[Data — start]

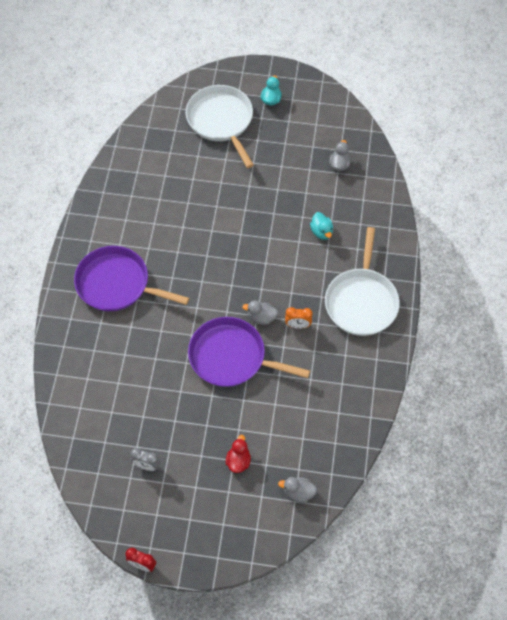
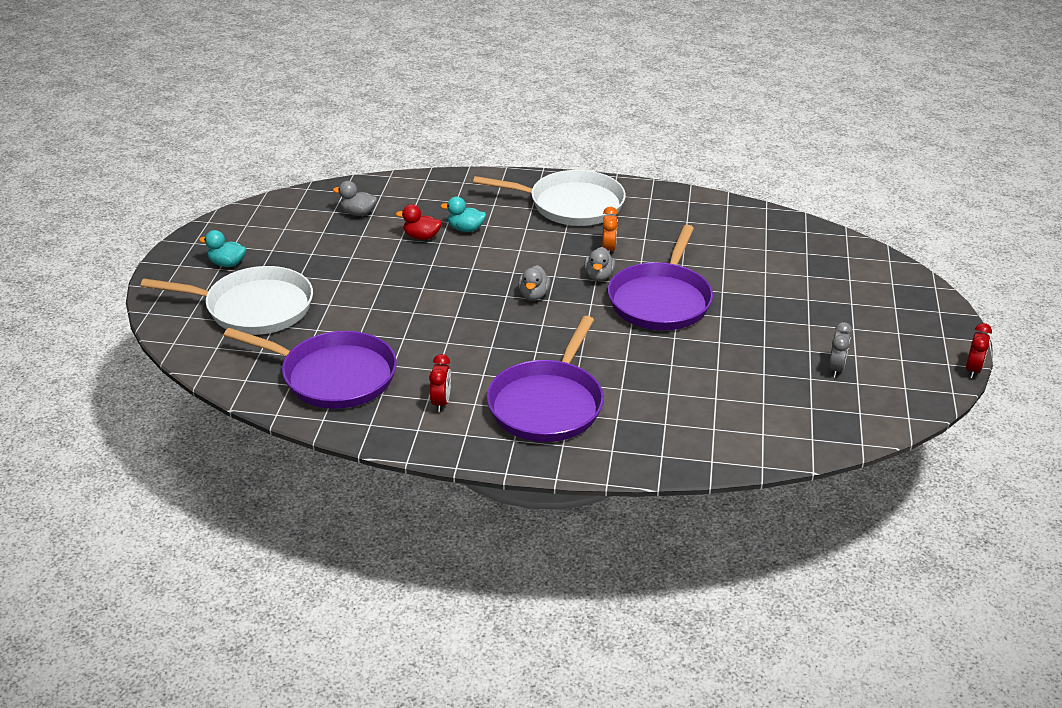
camera: 90 degrees left, 25 degrees down
white pan [186,85,254,168] -> white pan turned 150 degrees counterclockwise [141,266,313,335]
red duck [226,435,251,473] -> red duck moved to [396,204,442,240]
grey duck [278,477,317,503] -> grey duck moved to [518,265,551,301]
turquoise duck [310,212,333,240] -> turquoise duck turned 150 degrees counterclockwise [441,197,486,232]
none -> purple pan [224,328,397,409]
none -> red clock [429,354,451,412]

[Data — finish]

Each line from the first line of the records through the line containing "grey duck [278,477,317,503]" must be reproduced exactly, with both ends included and all pictures omitted; nothing else belongs in the answer.

■ Answer to this exercise
camera: 90 degrees left, 25 degrees down
white pan [186,85,254,168] -> white pan turned 150 degrees counterclockwise [141,266,313,335]
red duck [226,435,251,473] -> red duck moved to [396,204,442,240]
grey duck [278,477,317,503] -> grey duck moved to [518,265,551,301]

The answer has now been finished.